=== Material for this exercise ===

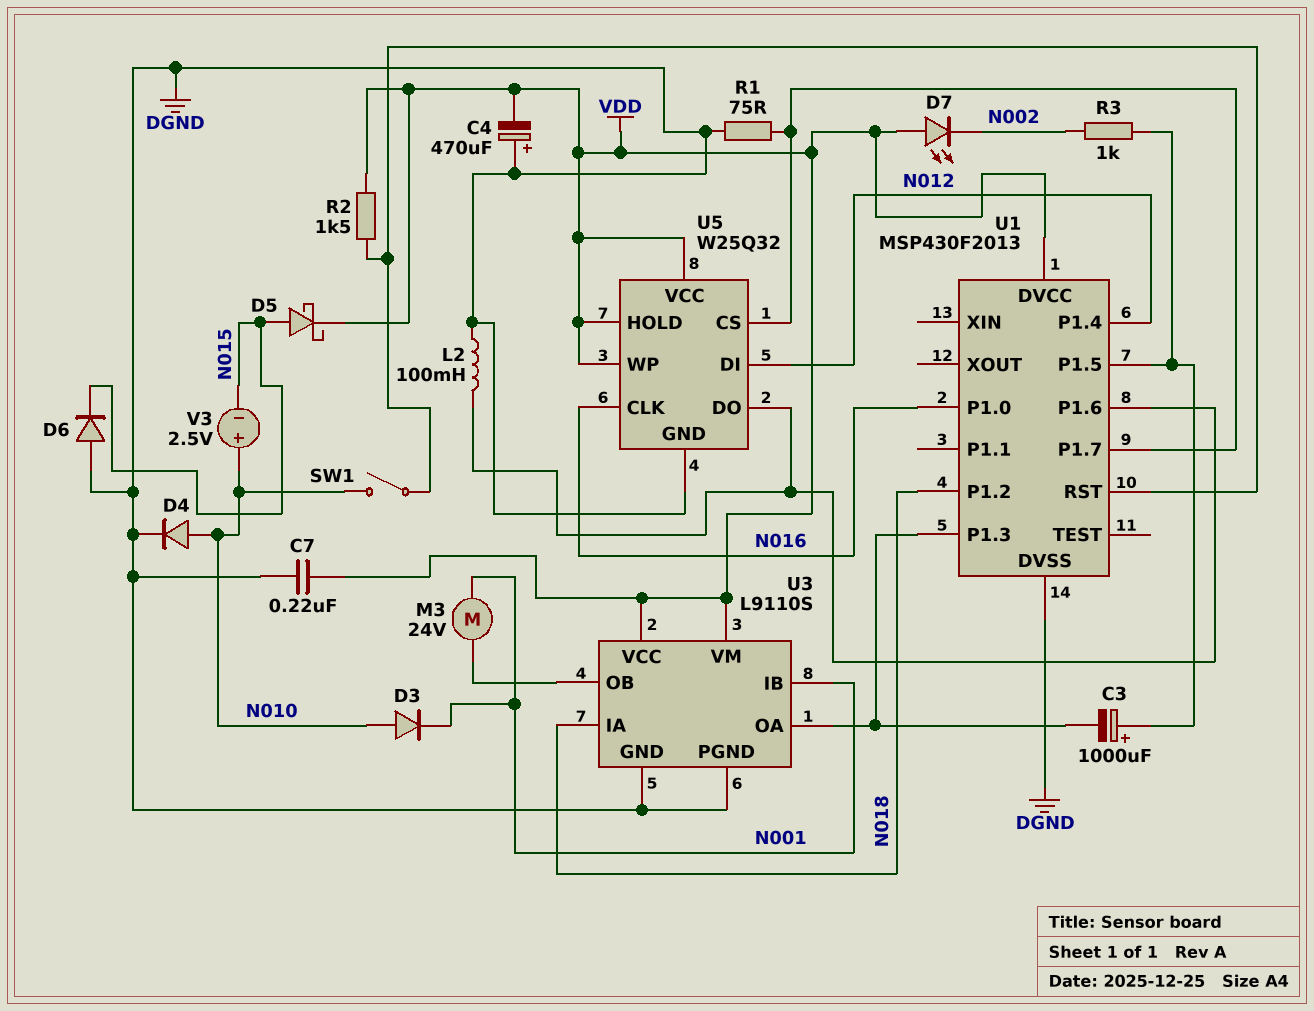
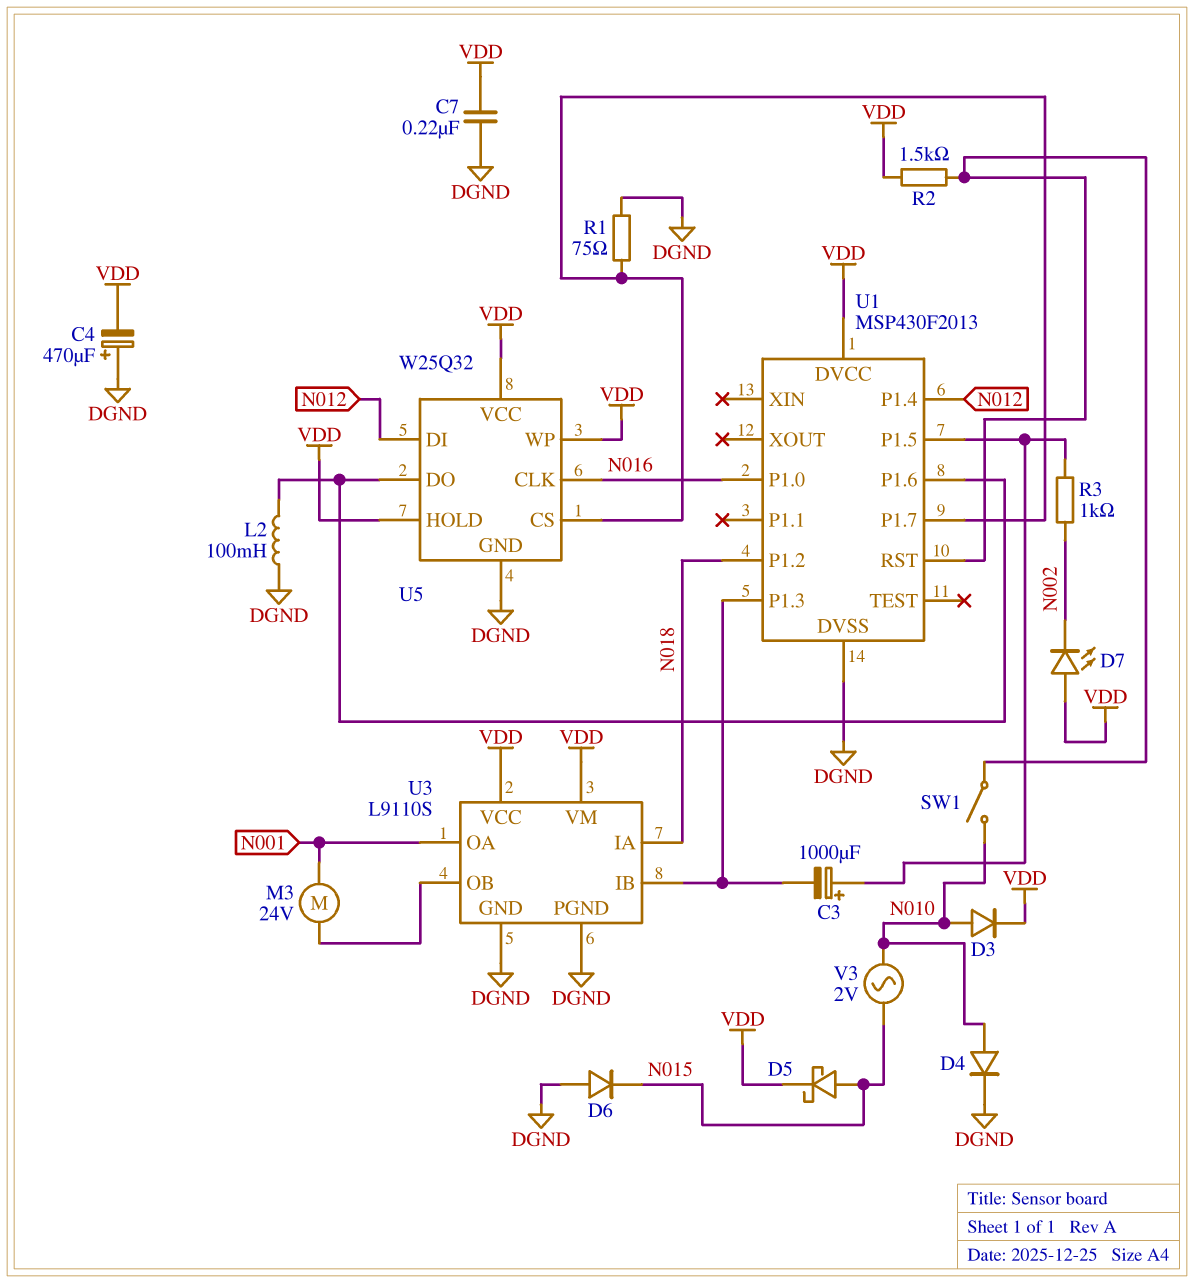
D3: diode (A N010, K N001) -> diode (A N010, K VDD)
U3 pin IB: N001 -> U1/P1.3
U3 pin OA: U1/P1.3 -> N001
V3: 2.5V (plus N010, minus N015) -> AC 2V (N010, N015)

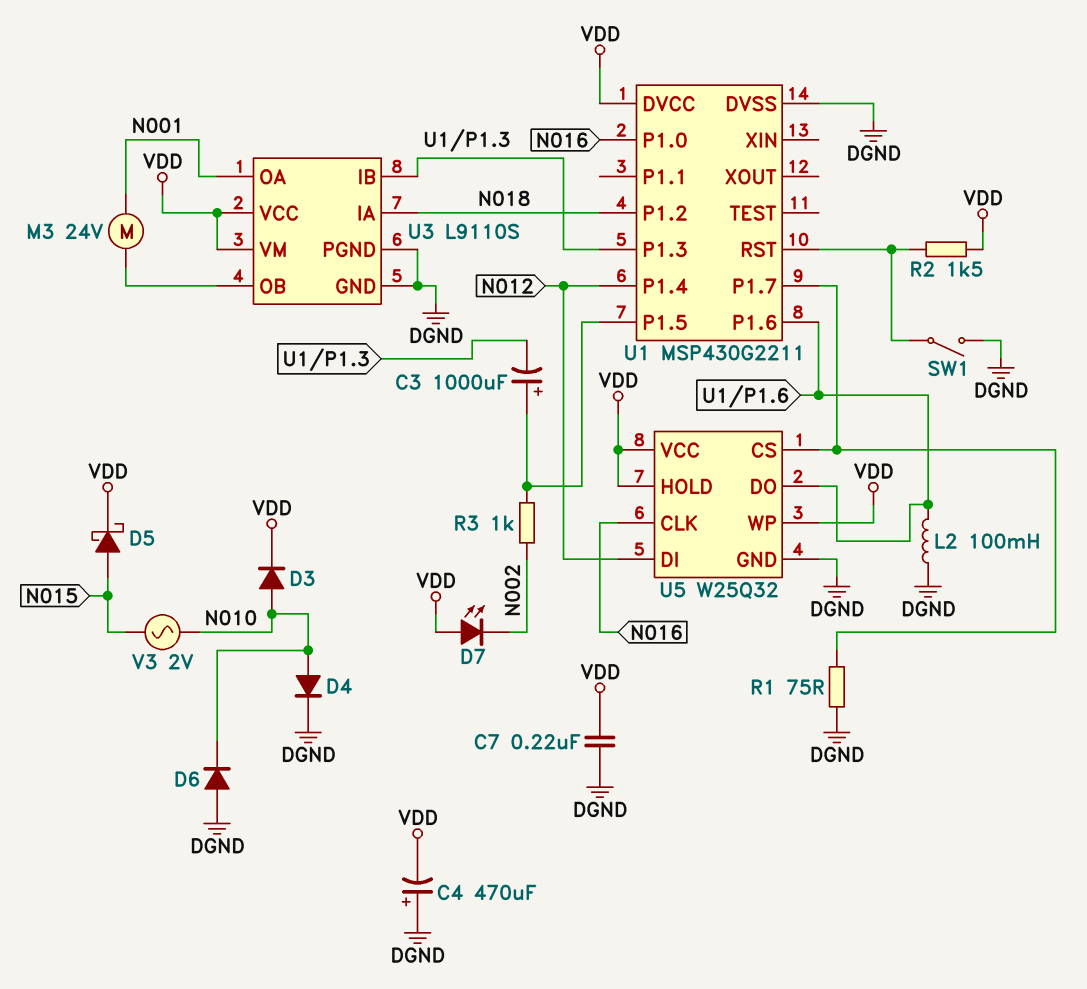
D6: diode (A DGND, K N015) -> diode (A DGND, K N010)
SW1: switch (N010, U1/RST) -> switch (DGND, U1/RST)
U1: MSP430F2013 -> MSP430G2211

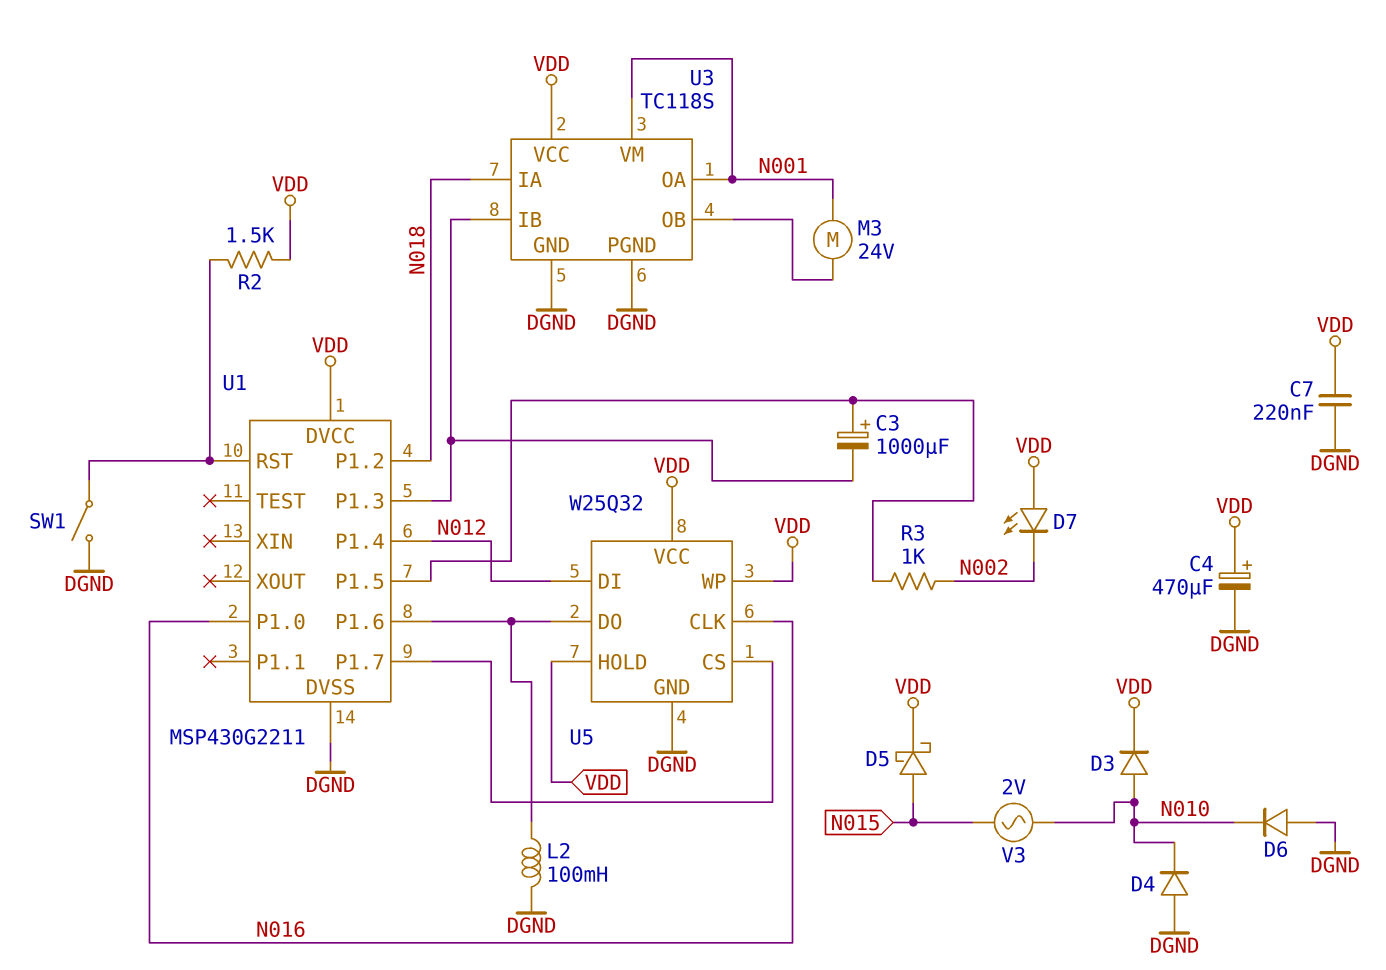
C4: 470uF (plus DGND, minus VDD) -> 470uF (plus VDD, minus DGND)
D4: diode (A N010, K DGND) -> diode (A DGND, K N010)
R1: 75 (DGND, U1/P1.7) -> none
U3: L9110S -> TC118S
U3 pin VM: VDD -> N001

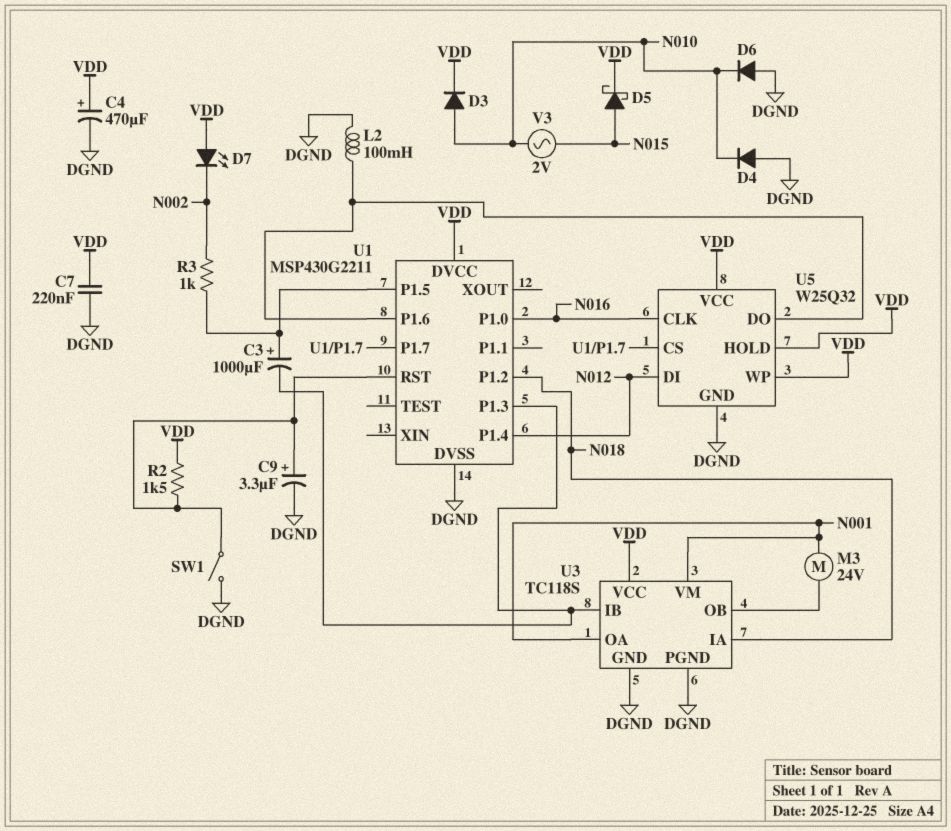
C9: none -> 3.3uF (plus U1/RST, minus DGND)

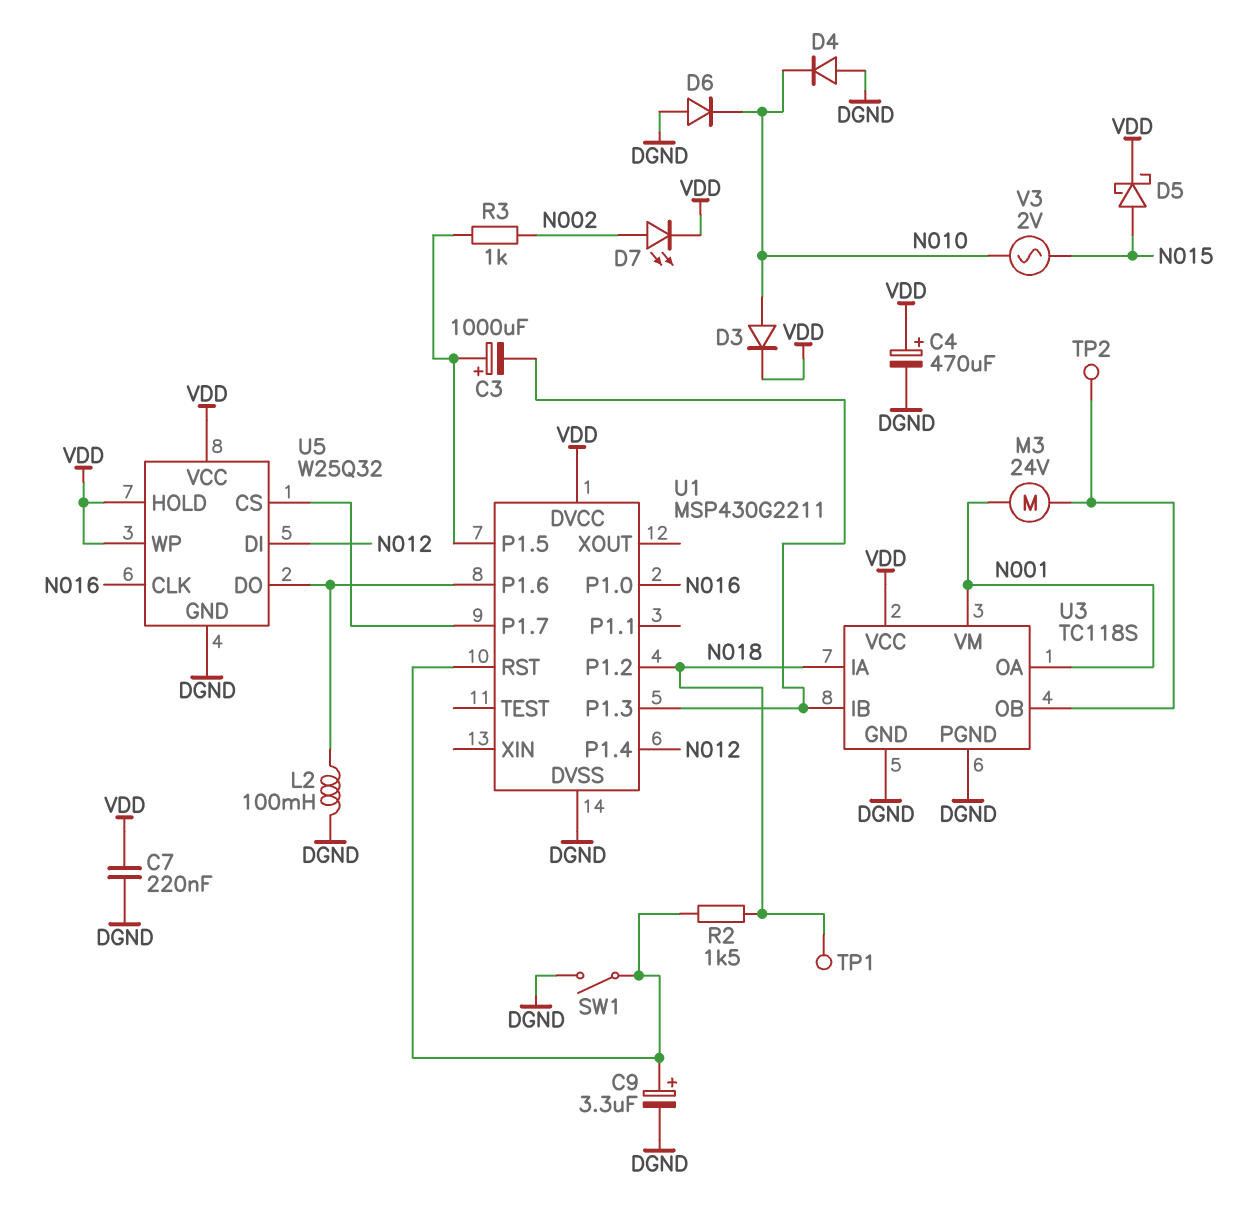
D7: LED (A VDD, K N002) -> LED (A N002, K VDD)
R2: 1.5k (U1/RST, VDD) -> 1.5k (N018, U1/RST)
TP1: none -> test point (N018)
TP2: none -> test point (U3/OB)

===

* Assigned task
Determine the count of lines in the data that contain the string "DGND", and reply with that count alone.

* Your solution
6